_Work item_
Everything from the line that contains "pink plate E7 level" through the final line of the records should be written out exactly, and nothing outside that span.

_Provided material_

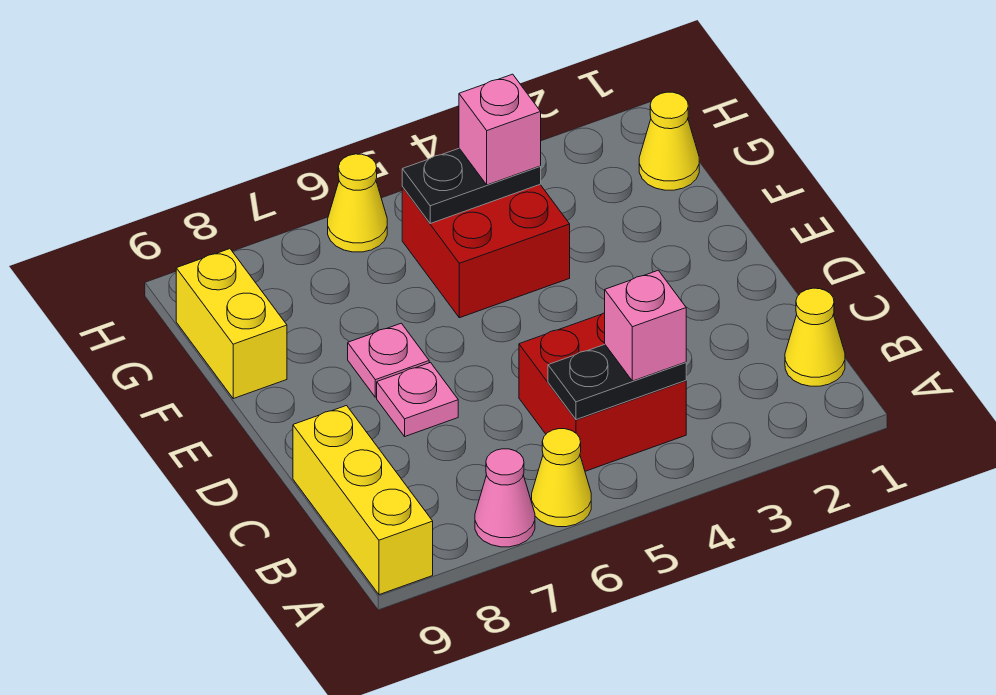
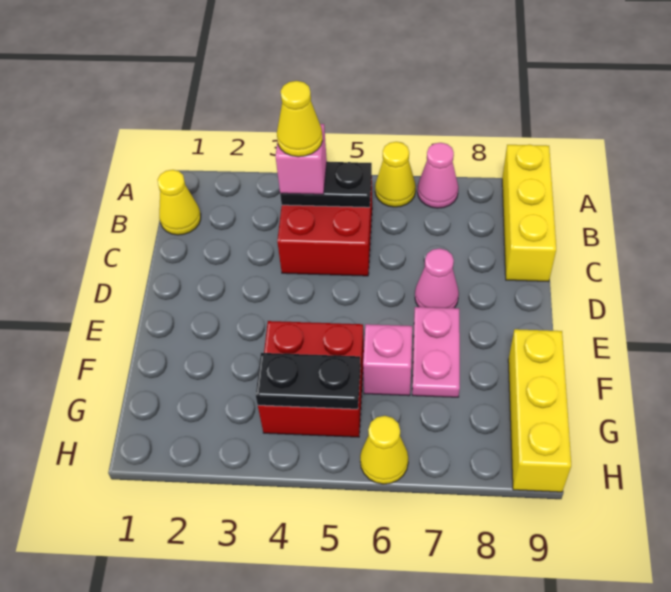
pink plate D7 level 1 -> pink cone D7 level 1
pink plate E7 level 1 -> pink plate E7:F7 level 1
yellow brick F9:G9 level 1 -> yellow brick F9:H9 level 1
yellow cone G1 level 1 -> yellow cone B4 level 4
pink brick G4 level 3 -> pink brick F6 level 1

_Solution to this exercise_
pink plate E7 level 1 -> pink plate E7:F7 level 1
yellow brick F9:G9 level 1 -> yellow brick F9:H9 level 1
yellow cone G1 level 1 -> yellow cone B4 level 4
pink brick G4 level 3 -> pink brick F6 level 1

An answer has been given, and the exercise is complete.